PROBLEM: Your answer must be the full set of entries, reproduced exactly.

INPUT DATA:
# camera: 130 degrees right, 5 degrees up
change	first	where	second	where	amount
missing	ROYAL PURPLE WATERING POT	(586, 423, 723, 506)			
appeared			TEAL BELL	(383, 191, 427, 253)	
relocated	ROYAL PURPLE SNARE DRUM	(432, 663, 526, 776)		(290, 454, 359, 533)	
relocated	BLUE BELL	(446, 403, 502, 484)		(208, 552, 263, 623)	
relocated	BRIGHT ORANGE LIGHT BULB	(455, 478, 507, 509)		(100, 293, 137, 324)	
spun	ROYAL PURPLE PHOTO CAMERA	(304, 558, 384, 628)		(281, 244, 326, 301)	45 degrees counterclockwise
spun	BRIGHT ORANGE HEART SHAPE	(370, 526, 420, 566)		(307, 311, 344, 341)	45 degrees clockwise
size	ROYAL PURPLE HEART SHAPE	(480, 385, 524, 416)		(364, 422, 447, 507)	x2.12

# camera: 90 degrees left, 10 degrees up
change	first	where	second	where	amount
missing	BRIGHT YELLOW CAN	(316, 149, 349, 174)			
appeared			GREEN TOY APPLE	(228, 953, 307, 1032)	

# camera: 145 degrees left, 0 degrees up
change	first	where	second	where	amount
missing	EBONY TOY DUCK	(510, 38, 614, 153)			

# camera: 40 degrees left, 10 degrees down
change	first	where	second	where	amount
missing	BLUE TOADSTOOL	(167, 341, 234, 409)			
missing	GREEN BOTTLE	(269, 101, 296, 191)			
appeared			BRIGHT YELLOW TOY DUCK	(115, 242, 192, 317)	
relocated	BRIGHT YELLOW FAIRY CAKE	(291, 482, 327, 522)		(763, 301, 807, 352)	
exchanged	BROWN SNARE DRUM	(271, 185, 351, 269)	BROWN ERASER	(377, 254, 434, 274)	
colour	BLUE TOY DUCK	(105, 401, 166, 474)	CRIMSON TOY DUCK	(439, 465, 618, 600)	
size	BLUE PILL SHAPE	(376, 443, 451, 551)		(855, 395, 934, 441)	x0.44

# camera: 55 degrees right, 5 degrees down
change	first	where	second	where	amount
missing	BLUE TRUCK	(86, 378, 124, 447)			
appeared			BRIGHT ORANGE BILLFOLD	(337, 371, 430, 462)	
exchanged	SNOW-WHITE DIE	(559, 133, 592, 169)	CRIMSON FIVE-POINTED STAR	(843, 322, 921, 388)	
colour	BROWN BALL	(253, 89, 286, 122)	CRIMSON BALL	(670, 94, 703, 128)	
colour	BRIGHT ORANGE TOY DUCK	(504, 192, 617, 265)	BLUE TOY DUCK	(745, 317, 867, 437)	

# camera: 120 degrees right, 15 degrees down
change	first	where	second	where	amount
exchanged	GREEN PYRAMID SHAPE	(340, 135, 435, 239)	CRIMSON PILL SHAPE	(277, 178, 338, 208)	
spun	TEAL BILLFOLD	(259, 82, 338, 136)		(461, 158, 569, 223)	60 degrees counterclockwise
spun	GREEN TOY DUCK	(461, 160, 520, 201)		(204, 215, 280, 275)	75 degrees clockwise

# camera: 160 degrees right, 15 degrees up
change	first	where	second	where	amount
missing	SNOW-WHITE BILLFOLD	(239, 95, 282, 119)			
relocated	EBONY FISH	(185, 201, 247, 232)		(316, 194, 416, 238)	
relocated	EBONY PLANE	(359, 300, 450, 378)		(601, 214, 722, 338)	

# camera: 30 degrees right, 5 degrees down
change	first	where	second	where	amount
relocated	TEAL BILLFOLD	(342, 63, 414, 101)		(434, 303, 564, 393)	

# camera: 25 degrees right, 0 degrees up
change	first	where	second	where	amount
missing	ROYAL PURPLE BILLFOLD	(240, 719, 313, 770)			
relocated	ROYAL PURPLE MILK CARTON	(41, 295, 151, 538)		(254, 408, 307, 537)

RESPONSE AREA:
# camera: 130 degrees right, 5 degrees up
change	first	where	second	where	amount
missing	ROYAL PURPLE WATERING POT	(586, 423, 723, 506)			
appeared			TEAL BELL	(383, 191, 427, 253)	
relocated	ROYAL PURPLE SNARE DRUM	(432, 663, 526, 776)		(290, 454, 359, 533)	
relocated	BLUE BELL	(446, 403, 502, 484)		(208, 552, 263, 623)	
relocated	BRIGHT ORANGE LIGHT BULB	(455, 478, 507, 509)		(100, 293, 137, 324)	
spun	ROYAL PURPLE PHOTO CAMERA	(304, 558, 384, 628)		(281, 244, 326, 301)	45 degrees counterclockwise
spun	BRIGHT ORANGE HEART SHAPE	(370, 526, 420, 566)		(307, 311, 344, 341)	45 degrees clockwise
size	ROYAL PURPLE HEART SHAPE	(480, 385, 524, 416)		(364, 422, 447, 507)	x2.12

# camera: 90 degrees left, 10 degrees up
change	first	where	second	where	amount
missing	BRIGHT YELLOW CAN	(316, 149, 349, 174)			
appeared			GREEN TOY APPLE	(228, 953, 307, 1032)	

# camera: 145 degrees left, 0 degrees up
change	first	where	second	where	amount
missing	EBONY TOY DUCK	(510, 38, 614, 153)			

# camera: 40 degrees left, 10 degrees down
change	first	where	second	where	amount
missing	BLUE TOADSTOOL	(167, 341, 234, 409)			
missing	GREEN BOTTLE	(269, 101, 296, 191)			
appeared			BRIGHT YELLOW TOY DUCK	(115, 242, 192, 317)	
relocated	BRIGHT YELLOW FAIRY CAKE	(291, 482, 327, 522)		(763, 301, 807, 352)	
exchanged	BROWN SNARE DRUM	(271, 185, 351, 269)	BROWN ERASER	(377, 254, 434, 274)	
colour	BLUE TOY DUCK	(105, 401, 166, 474)	CRIMSON TOY DUCK	(439, 465, 618, 600)	
size	BLUE PILL SHAPE	(376, 443, 451, 551)		(855, 395, 934, 441)	x0.44

# camera: 55 degrees right, 5 degrees down
change	first	where	second	where	amount
missing	BLUE TRUCK	(86, 378, 124, 447)			
appeared			BRIGHT ORANGE BILLFOLD	(337, 371, 430, 462)	
exchanged	SNOW-WHITE DIE	(559, 133, 592, 169)	CRIMSON FIVE-POINTED STAR	(843, 322, 921, 388)	
colour	BROWN BALL	(253, 89, 286, 122)	CRIMSON BALL	(670, 94, 703, 128)	
colour	BRIGHT ORANGE TOY DUCK	(504, 192, 617, 265)	BLUE TOY DUCK	(745, 317, 867, 437)	

# camera: 120 degrees right, 15 degrees down
change	first	where	second	where	amount
exchanged	GREEN PYRAMID SHAPE	(340, 135, 435, 239)	CRIMSON PILL SHAPE	(277, 178, 338, 208)	
spun	TEAL BILLFOLD	(259, 82, 338, 136)		(461, 158, 569, 223)	60 degrees counterclockwise
spun	GREEN TOY DUCK	(461, 160, 520, 201)		(204, 215, 280, 275)	75 degrees clockwise

# camera: 160 degrees right, 15 degrees up
change	first	where	second	where	amount
missing	SNOW-WHITE BILLFOLD	(239, 95, 282, 119)			
relocated	EBONY FISH	(185, 201, 247, 232)		(316, 194, 416, 238)	
relocated	EBONY PLANE	(359, 300, 450, 378)		(601, 214, 722, 338)	

# camera: 30 degrees right, 5 degrees down
change	first	where	second	where	amount
relocated	TEAL BILLFOLD	(342, 63, 414, 101)		(434, 303, 564, 393)	

# camera: 25 degrees right, 0 degrees up
change	first	where	second	where	amount
missing	ROYAL PURPLE BILLFOLD	(240, 719, 313, 770)			
relocated	ROYAL PURPLE MILK CARTON	(41, 295, 151, 538)		(254, 408, 307, 537)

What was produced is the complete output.